Given request: Please reproduce the material below word for word, from its first line up to and including the line that contains "vase. (423, 294).".
++++ Items ++++
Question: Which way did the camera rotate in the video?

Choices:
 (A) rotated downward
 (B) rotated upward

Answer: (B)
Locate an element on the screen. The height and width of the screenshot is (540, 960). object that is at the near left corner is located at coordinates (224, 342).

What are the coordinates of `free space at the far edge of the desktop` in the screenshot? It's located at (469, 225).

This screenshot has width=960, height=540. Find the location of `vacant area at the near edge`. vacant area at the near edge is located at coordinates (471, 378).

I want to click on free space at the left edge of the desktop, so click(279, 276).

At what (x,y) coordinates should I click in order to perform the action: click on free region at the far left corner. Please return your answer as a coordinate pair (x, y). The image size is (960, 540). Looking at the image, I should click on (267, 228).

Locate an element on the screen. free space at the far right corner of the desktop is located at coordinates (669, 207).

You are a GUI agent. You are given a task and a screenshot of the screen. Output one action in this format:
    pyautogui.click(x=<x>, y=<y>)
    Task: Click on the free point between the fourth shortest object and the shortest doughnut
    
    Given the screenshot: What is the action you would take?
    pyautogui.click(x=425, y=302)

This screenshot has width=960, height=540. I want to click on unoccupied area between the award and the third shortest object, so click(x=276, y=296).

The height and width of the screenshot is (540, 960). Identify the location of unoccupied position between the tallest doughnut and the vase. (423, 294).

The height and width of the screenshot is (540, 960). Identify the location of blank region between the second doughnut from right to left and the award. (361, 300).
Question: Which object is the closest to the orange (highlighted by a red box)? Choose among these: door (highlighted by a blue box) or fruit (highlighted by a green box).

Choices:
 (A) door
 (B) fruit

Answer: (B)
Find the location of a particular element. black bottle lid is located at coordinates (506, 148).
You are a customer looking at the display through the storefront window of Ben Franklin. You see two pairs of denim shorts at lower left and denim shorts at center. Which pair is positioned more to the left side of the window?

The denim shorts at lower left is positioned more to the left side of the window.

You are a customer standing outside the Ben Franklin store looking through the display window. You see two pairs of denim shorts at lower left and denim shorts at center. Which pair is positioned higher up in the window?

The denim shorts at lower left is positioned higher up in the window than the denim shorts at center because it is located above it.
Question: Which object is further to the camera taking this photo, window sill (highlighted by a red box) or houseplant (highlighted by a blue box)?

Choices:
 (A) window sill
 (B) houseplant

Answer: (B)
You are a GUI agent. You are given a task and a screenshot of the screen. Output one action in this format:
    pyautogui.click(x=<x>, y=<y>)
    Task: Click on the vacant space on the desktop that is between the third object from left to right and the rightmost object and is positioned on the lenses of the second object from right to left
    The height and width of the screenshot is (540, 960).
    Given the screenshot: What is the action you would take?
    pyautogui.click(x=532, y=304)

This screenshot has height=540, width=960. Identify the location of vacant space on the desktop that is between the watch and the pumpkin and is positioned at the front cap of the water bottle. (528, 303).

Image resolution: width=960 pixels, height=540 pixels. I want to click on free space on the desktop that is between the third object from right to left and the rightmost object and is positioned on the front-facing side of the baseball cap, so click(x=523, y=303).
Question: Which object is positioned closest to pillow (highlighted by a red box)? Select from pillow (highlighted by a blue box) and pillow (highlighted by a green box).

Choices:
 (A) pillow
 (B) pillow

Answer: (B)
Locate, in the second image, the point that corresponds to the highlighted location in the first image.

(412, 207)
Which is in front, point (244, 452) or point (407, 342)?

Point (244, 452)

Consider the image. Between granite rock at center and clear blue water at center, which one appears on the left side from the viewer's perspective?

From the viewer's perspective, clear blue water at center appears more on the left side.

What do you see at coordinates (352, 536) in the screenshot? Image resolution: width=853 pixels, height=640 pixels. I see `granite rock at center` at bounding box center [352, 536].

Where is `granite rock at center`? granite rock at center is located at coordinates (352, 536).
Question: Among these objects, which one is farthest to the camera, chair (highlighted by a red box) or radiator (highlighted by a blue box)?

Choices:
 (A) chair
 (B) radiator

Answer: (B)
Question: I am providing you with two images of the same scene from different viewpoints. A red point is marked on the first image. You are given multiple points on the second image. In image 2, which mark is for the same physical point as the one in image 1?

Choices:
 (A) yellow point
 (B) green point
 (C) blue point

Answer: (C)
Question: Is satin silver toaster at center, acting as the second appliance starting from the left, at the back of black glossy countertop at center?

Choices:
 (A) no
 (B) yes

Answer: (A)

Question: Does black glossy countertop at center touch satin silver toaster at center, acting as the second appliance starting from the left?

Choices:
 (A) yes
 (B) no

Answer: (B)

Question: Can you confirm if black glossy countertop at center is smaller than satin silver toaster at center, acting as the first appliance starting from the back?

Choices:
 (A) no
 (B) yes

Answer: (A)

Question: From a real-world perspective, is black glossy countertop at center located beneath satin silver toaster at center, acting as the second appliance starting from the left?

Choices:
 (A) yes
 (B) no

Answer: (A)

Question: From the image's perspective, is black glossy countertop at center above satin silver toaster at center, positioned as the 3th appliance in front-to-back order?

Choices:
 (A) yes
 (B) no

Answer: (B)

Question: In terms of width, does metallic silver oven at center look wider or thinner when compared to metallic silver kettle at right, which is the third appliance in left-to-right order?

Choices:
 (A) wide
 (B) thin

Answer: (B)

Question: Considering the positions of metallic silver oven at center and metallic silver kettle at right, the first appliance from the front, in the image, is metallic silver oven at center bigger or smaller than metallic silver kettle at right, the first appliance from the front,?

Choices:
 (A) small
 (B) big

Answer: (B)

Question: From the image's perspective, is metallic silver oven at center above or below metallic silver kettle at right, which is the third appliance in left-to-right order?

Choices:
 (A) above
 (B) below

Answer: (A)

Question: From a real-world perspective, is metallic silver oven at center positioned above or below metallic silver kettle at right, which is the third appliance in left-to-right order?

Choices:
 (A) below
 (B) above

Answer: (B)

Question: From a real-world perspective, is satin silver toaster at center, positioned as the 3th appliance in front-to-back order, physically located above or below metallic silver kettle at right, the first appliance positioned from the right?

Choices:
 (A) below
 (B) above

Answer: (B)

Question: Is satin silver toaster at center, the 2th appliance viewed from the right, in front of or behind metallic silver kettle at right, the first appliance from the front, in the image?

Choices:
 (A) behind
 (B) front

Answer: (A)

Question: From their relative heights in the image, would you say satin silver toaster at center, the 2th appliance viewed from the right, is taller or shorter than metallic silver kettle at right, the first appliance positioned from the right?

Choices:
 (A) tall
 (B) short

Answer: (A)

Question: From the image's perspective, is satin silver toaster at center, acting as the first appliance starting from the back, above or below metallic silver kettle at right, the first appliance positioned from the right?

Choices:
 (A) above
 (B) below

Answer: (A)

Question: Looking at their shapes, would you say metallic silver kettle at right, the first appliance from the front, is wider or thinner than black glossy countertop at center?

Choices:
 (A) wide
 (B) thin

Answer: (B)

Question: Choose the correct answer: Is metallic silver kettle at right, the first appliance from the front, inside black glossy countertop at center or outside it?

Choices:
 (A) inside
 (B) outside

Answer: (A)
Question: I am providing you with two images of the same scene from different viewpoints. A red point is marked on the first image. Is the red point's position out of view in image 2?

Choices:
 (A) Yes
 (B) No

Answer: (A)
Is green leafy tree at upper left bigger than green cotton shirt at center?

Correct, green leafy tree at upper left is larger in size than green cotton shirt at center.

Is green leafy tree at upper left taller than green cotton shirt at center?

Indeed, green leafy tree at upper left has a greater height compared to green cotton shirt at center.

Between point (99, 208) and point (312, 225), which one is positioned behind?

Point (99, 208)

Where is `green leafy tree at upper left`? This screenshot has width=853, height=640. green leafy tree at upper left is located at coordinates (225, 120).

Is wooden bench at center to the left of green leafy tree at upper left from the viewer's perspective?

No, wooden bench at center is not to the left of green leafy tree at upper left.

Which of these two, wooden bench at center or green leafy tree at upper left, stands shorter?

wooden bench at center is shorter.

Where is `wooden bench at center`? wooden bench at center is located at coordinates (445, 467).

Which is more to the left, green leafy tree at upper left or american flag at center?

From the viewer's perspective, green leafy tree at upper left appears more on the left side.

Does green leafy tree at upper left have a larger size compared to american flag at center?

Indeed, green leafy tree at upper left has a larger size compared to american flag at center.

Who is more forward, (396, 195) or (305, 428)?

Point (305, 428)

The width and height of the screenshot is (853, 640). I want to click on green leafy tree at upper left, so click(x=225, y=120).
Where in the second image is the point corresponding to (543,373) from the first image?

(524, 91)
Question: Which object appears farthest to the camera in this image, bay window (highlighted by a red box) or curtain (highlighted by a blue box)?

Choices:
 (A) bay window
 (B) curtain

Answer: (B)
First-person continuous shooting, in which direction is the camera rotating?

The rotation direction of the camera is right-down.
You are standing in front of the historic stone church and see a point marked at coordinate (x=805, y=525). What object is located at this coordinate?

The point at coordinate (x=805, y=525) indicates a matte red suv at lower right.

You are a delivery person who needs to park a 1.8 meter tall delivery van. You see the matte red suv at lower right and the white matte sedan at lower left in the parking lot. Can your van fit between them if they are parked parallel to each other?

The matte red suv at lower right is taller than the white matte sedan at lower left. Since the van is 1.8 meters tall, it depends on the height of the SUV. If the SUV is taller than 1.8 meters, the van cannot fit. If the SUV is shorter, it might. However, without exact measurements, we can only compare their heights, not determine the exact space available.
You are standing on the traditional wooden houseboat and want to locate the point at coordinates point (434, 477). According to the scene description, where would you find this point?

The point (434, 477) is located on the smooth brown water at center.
++++
The response:
Question: Which way did the camera rotate in the video?

Choices:
 (A) rotated downward
 (B) rotated upward

Answer: (B)
Locate an element on the screen. The height and width of the screenshot is (540, 960). object that is at the near left corner is located at coordinates (224, 342).

What are the coordinates of `free space at the far edge of the desktop` in the screenshot? It's located at (469, 225).

This screenshot has width=960, height=540. Find the location of `vacant area at the near edge`. vacant area at the near edge is located at coordinates (471, 378).

I want to click on free space at the left edge of the desktop, so click(279, 276).

At what (x,y) coordinates should I click in order to perform the action: click on free region at the far left corner. Please return your answer as a coordinate pair (x, y). The image size is (960, 540). Looking at the image, I should click on (267, 228).

Locate an element on the screen. free space at the far right corner of the desktop is located at coordinates (669, 207).

You are a GUI agent. You are given a task and a screenshot of the screen. Output one action in this format:
    pyautogui.click(x=<x>, y=<y>)
    Task: Click on the free point between the fourth shortest object and the shortest doughnut
    
    Given the screenshot: What is the action you would take?
    pyautogui.click(x=425, y=302)

This screenshot has width=960, height=540. I want to click on unoccupied area between the award and the third shortest object, so click(x=276, y=296).

The height and width of the screenshot is (540, 960). Identify the location of unoccupied position between the tallest doughnut and the vase. (423, 294).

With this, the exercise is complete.